| Task objective |
Each line of the material that mentions the word "none" is to be copied.

| Data shown |
========================================
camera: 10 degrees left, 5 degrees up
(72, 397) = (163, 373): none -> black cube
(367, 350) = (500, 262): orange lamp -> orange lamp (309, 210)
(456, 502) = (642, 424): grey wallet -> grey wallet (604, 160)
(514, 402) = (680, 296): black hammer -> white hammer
========================================
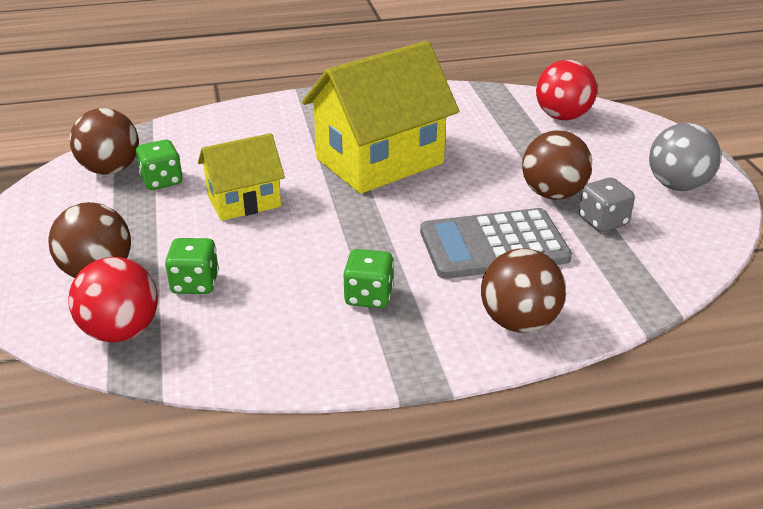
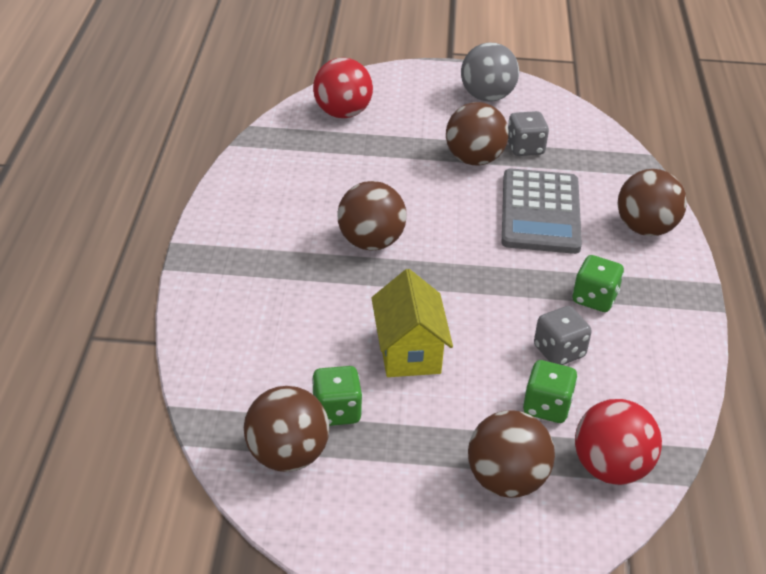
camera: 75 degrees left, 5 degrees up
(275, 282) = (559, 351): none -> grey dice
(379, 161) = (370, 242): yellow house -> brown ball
========================================
| Written answer |
(72, 397) = (163, 373): none -> black cube
(275, 282) = (559, 351): none -> grey dice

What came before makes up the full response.